(Image comparison data)
▽
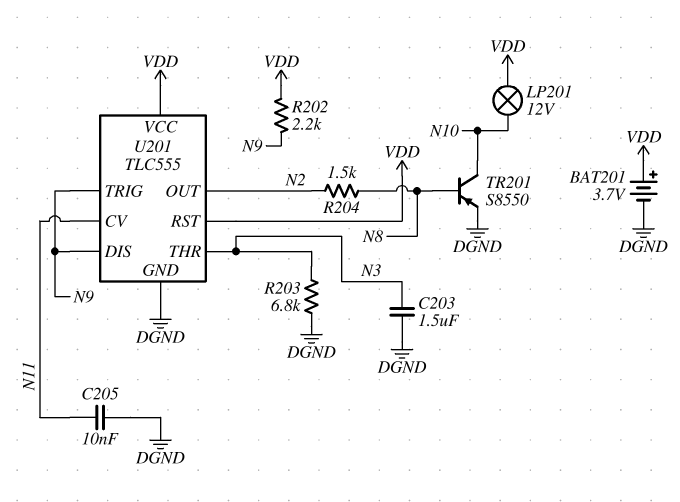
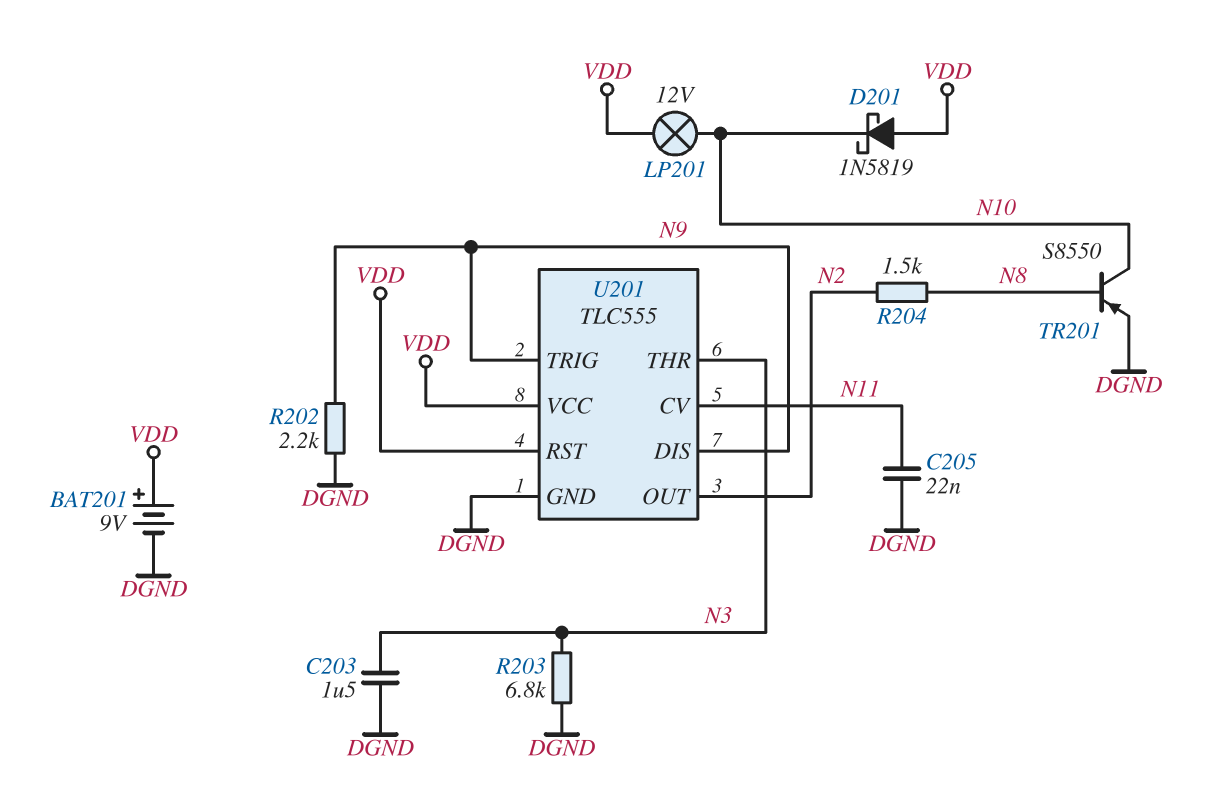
BAT201: 3.7V (plus VDD, minus DGND) -> 9V (plus VDD, minus DGND)
C205: 10nF (DGND, N11) -> 22nF (DGND, N11)
D201: none -> schottky 1N5819 (A VDD, K N10)
R202: 2.2k (N9, VDD) -> 2.2k (DGND, N9)

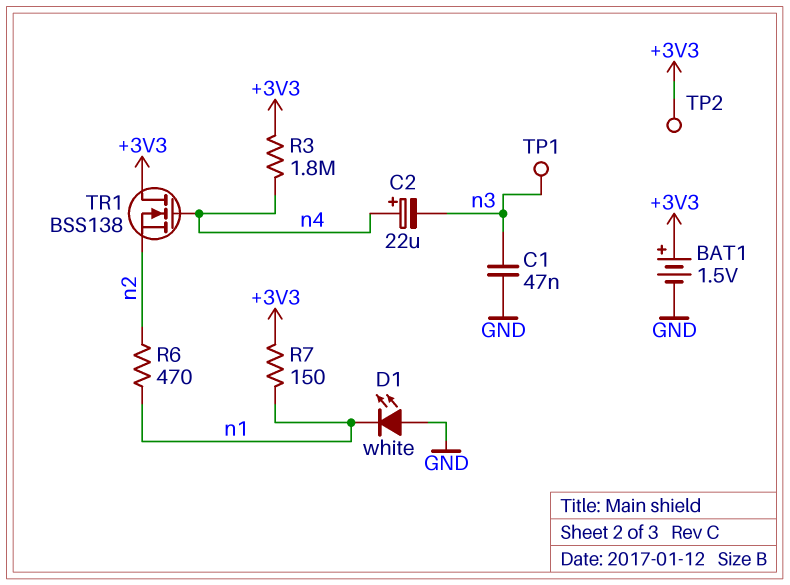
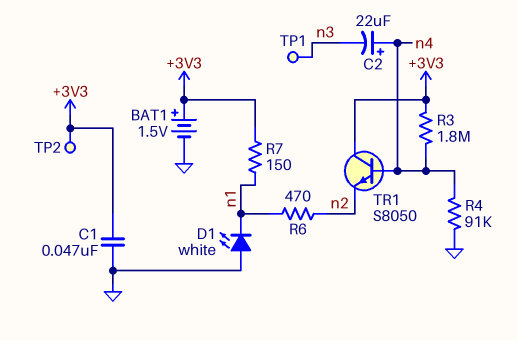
C1: 47nF (GND, n3) -> 47nF (+3V3, GND)
R4: none -> 91k (GND, n4)
TR1: NMOS BSS138 (G n4, D +3V3, S n2) -> NPN S8050 (B n4, C +3V3, E n2)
△
### What is needed:
Without changing a word, retype the data above and omit its pictures.

### Exercise answer:
BAT201: 3.7V (plus VDD, minus DGND) -> 9V (plus VDD, minus DGND)
C205: 10nF (DGND, N11) -> 22nF (DGND, N11)
D201: none -> schottky 1N5819 (A VDD, K N10)
R202: 2.2k (N9, VDD) -> 2.2k (DGND, N9)

C1: 47nF (GND, n3) -> 47nF (+3V3, GND)
R4: none -> 91k (GND, n4)
TR1: NMOS BSS138 (G n4, D +3V3, S n2) -> NPN S8050 (B n4, C +3V3, E n2)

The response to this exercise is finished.